BEGIN DATA PROVIDED

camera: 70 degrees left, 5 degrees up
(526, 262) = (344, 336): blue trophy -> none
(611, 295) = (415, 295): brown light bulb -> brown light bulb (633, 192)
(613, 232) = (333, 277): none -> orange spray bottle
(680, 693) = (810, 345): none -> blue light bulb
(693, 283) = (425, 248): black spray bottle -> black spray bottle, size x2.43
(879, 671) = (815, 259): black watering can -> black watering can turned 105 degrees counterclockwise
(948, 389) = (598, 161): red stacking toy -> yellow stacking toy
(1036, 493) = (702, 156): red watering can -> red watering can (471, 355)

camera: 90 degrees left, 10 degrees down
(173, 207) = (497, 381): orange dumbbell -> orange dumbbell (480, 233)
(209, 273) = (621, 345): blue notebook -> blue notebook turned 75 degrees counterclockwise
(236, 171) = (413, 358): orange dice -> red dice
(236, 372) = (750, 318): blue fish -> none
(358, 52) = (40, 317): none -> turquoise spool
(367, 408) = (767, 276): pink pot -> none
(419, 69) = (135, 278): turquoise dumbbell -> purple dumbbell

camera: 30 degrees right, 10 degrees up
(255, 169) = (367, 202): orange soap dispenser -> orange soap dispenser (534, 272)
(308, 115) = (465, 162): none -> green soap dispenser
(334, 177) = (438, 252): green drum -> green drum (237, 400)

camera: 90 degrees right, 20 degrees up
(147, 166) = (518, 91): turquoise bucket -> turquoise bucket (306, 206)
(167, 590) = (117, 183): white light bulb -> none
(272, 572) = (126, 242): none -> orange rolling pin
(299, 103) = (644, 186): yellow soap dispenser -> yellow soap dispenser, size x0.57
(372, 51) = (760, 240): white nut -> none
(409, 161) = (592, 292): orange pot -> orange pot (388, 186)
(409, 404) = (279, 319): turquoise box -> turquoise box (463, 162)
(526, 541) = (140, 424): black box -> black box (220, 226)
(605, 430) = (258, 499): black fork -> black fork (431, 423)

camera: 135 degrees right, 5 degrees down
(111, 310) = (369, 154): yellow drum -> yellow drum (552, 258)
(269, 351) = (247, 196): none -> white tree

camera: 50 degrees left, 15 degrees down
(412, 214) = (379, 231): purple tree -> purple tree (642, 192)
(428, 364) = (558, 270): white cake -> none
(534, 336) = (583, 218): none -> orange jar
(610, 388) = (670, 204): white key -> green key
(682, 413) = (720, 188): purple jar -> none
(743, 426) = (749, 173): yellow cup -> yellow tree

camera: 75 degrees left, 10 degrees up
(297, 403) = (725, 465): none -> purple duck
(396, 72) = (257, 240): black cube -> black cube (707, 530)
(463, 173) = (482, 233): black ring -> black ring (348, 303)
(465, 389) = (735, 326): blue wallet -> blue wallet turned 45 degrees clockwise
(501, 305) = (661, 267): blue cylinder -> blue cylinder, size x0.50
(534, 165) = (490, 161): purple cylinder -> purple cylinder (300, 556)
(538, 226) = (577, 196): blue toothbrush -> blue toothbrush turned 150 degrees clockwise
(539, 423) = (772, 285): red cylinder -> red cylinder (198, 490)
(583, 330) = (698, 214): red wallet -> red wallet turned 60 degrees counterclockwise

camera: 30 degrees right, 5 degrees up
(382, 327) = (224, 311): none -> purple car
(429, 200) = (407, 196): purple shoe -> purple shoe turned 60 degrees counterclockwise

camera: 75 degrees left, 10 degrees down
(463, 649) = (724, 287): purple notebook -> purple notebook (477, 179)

END DATA PROVIDED

WHAT IS REQUIRED> Produce the entries again, character for character.

SOLUTION TO THE EXERCISE>
camera: 70 degrees left, 5 degrees up
(526, 262) = (344, 336): blue trophy -> none
(611, 295) = (415, 295): brown light bulb -> brown light bulb (633, 192)
(613, 232) = (333, 277): none -> orange spray bottle
(680, 693) = (810, 345): none -> blue light bulb
(693, 283) = (425, 248): black spray bottle -> black spray bottle, size x2.43
(879, 671) = (815, 259): black watering can -> black watering can turned 105 degrees counterclockwise
(948, 389) = (598, 161): red stacking toy -> yellow stacking toy
(1036, 493) = (702, 156): red watering can -> red watering can (471, 355)

camera: 90 degrees left, 10 degrees down
(173, 207) = (497, 381): orange dumbbell -> orange dumbbell (480, 233)
(209, 273) = (621, 345): blue notebook -> blue notebook turned 75 degrees counterclockwise
(236, 171) = (413, 358): orange dice -> red dice
(236, 372) = (750, 318): blue fish -> none
(358, 52) = (40, 317): none -> turquoise spool
(367, 408) = (767, 276): pink pot -> none
(419, 69) = (135, 278): turquoise dumbbell -> purple dumbbell

camera: 30 degrees right, 10 degrees up
(255, 169) = (367, 202): orange soap dispenser -> orange soap dispenser (534, 272)
(308, 115) = (465, 162): none -> green soap dispenser
(334, 177) = (438, 252): green drum -> green drum (237, 400)

camera: 90 degrees right, 20 degrees up
(147, 166) = (518, 91): turquoise bucket -> turquoise bucket (306, 206)
(167, 590) = (117, 183): white light bulb -> none
(272, 572) = (126, 242): none -> orange rolling pin
(299, 103) = (644, 186): yellow soap dispenser -> yellow soap dispenser, size x0.57
(372, 51) = (760, 240): white nut -> none
(409, 161) = (592, 292): orange pot -> orange pot (388, 186)
(409, 404) = (279, 319): turquoise box -> turquoise box (463, 162)
(526, 541) = (140, 424): black box -> black box (220, 226)
(605, 430) = (258, 499): black fork -> black fork (431, 423)

camera: 135 degrees right, 5 degrees down
(111, 310) = (369, 154): yellow drum -> yellow drum (552, 258)
(269, 351) = (247, 196): none -> white tree

camera: 50 degrees left, 15 degrees down
(412, 214) = (379, 231): purple tree -> purple tree (642, 192)
(428, 364) = (558, 270): white cake -> none
(534, 336) = (583, 218): none -> orange jar
(610, 388) = (670, 204): white key -> green key
(682, 413) = (720, 188): purple jar -> none
(743, 426) = (749, 173): yellow cup -> yellow tree

camera: 75 degrees left, 10 degrees up
(297, 403) = (725, 465): none -> purple duck
(396, 72) = (257, 240): black cube -> black cube (707, 530)
(463, 173) = (482, 233): black ring -> black ring (348, 303)
(465, 389) = (735, 326): blue wallet -> blue wallet turned 45 degrees clockwise
(501, 305) = (661, 267): blue cylinder -> blue cylinder, size x0.50
(534, 165) = (490, 161): purple cylinder -> purple cylinder (300, 556)
(538, 226) = (577, 196): blue toothbrush -> blue toothbrush turned 150 degrees clockwise
(539, 423) = (772, 285): red cylinder -> red cylinder (198, 490)
(583, 330) = (698, 214): red wallet -> red wallet turned 60 degrees counterclockwise

camera: 30 degrees right, 5 degrees up
(382, 327) = (224, 311): none -> purple car
(429, 200) = (407, 196): purple shoe -> purple shoe turned 60 degrees counterclockwise

camera: 75 degrees left, 10 degrees down
(463, 649) = (724, 287): purple notebook -> purple notebook (477, 179)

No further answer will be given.